PROMPT
In the data below, retype exactly the line that contains "where | amount |" and every line after it, through the last.

»»

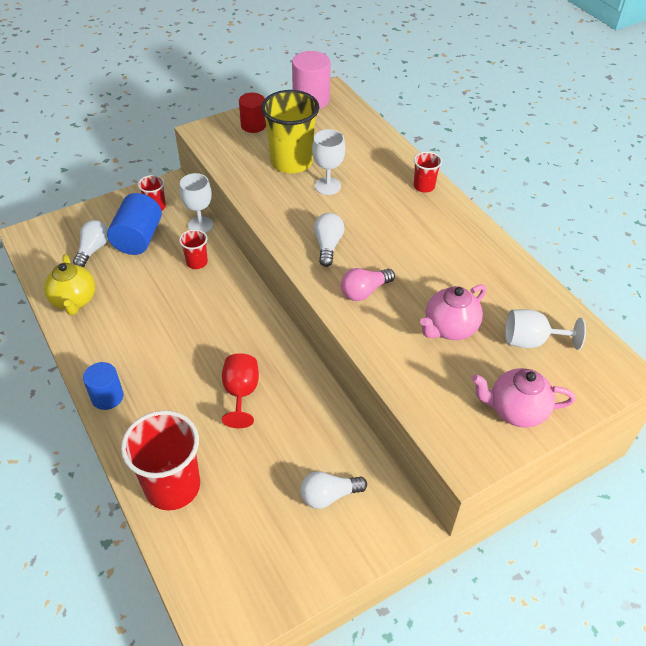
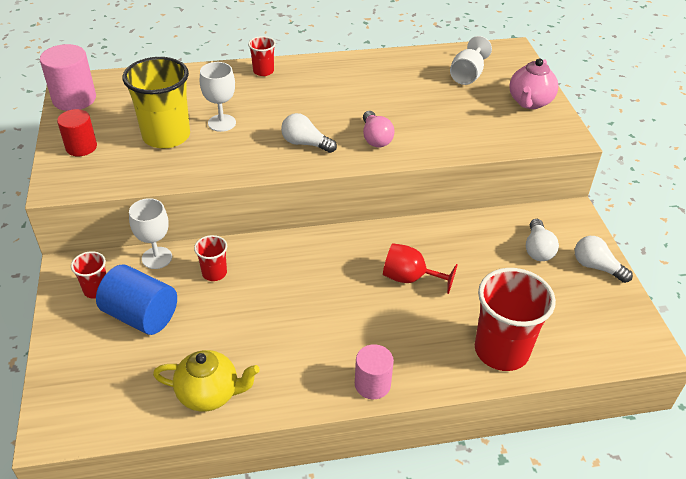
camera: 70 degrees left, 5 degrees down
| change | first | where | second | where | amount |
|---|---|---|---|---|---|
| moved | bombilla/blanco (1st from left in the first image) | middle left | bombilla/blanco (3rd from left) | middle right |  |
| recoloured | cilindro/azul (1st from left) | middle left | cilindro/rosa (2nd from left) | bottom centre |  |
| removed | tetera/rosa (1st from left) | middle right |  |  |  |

««

RESPONSE FOR THIS EXERCISE
| change | first | where | second | where | amount |
|---|---|---|---|---|---|
| moved | bombilla/blanco (1st from left in the first image) | middle left | bombilla/blanco (3rd from left) | middle right |  |
| recoloured | cilindro/azul (1st from left) | middle left | cilindro/rosa (2nd from left) | bottom centre |  |
| removed | tetera/rosa (1st from left) | middle right |  |  |  |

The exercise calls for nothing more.